Exercise inputs

● ● ● ● ● ● ●

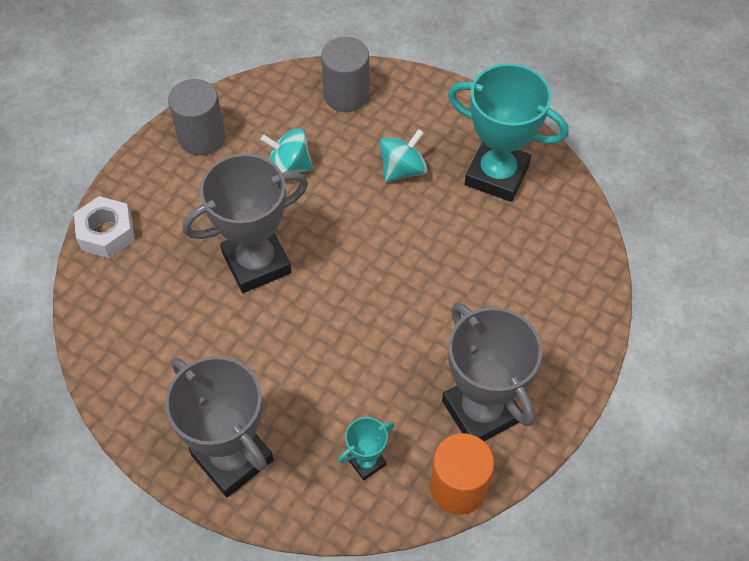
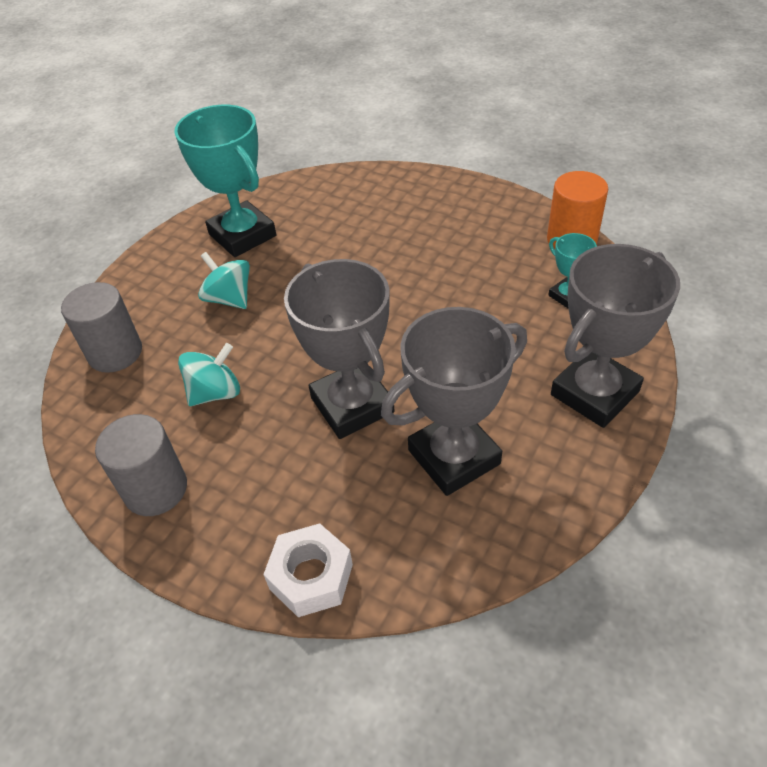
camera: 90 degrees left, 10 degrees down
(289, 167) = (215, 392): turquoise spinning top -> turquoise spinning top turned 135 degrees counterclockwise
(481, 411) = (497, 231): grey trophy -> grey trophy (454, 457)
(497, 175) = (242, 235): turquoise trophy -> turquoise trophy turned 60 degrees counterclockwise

● ● ● ● ● ● ●

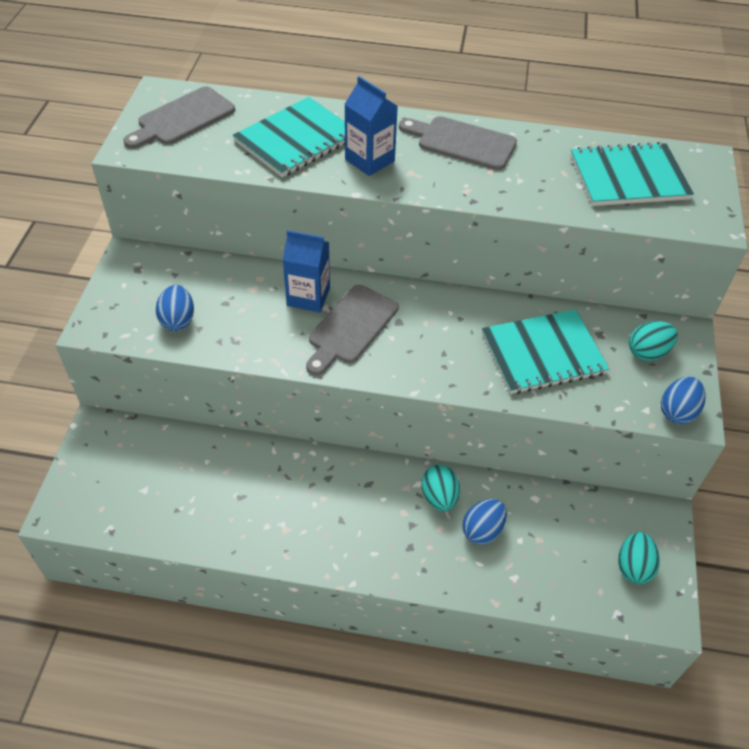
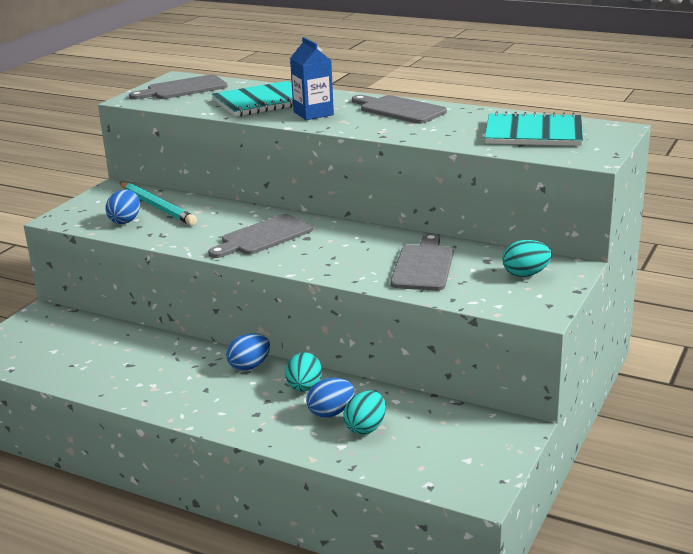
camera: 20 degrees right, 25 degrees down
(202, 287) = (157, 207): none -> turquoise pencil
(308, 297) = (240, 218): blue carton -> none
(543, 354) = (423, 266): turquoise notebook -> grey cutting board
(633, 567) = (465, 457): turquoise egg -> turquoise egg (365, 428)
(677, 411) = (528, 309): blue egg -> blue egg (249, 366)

● ● ● ● ● ● ●

Directions
Look above for the line holding "(202, 287) = (157, 207): none" and the line holding "(677, 411) = (528, 309): blue". Retype both, and every line between them, word for word and nothing else.

Written response
(202, 287) = (157, 207): none -> turquoise pencil
(308, 297) = (240, 218): blue carton -> none
(543, 354) = (423, 266): turquoise notebook -> grey cutting board
(633, 567) = (465, 457): turquoise egg -> turquoise egg (365, 428)
(677, 411) = (528, 309): blue egg -> blue egg (249, 366)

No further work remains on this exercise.